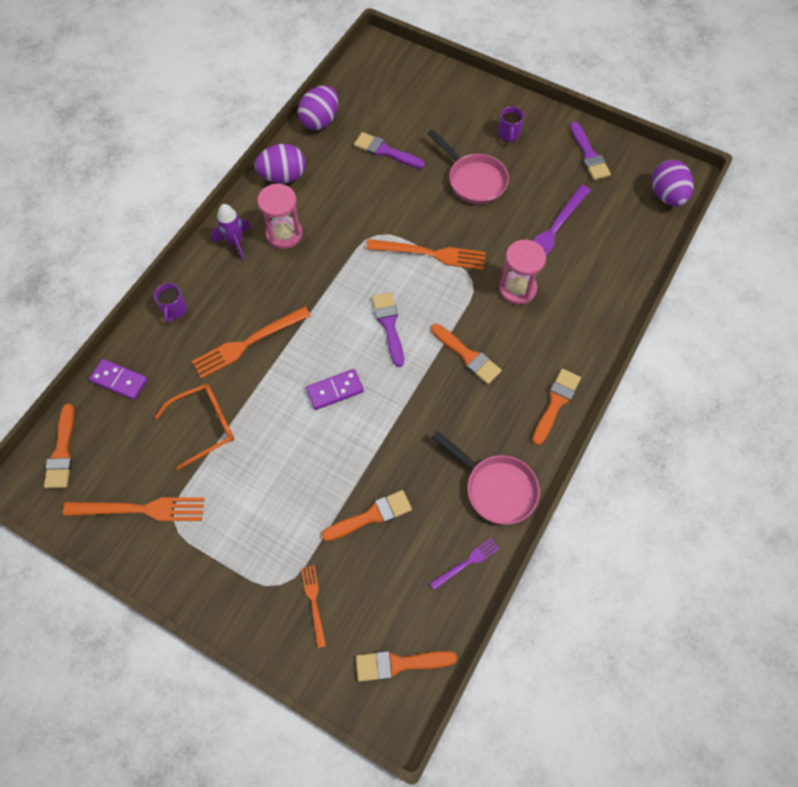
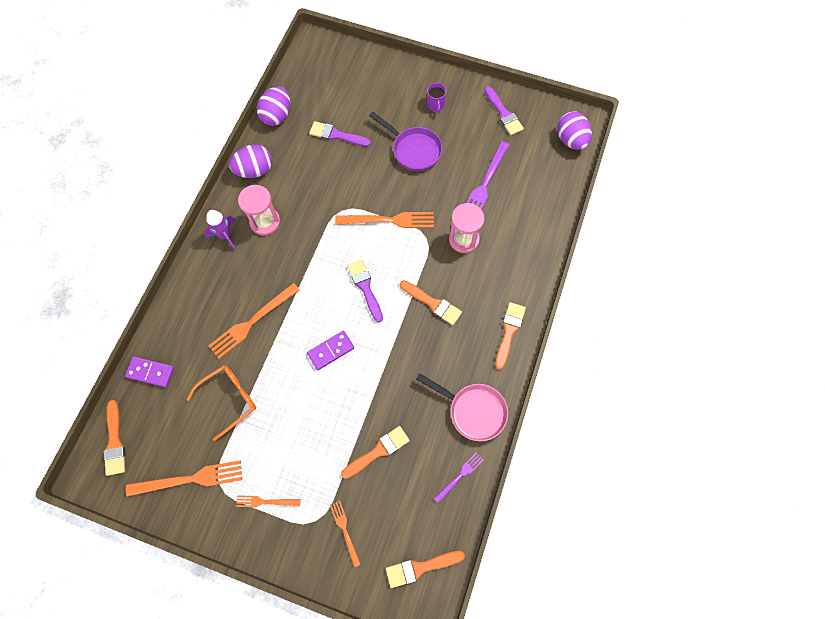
camera: 10 degrees left, 5 degrees up
purple mug [154,283,187,323] -> none
pink pan [427,129,509,204] -> purple pan [369,112,443,171]
none -> orange fork [236,495,300,507]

************

■ EXERCISE DETAILS: Please give back every line above exactly as it stands, without pictures.

■ THE COMPLETED TASK:
camera: 10 degrees left, 5 degrees up
purple mug [154,283,187,323] -> none
pink pan [427,129,509,204] -> purple pan [369,112,443,171]
none -> orange fork [236,495,300,507]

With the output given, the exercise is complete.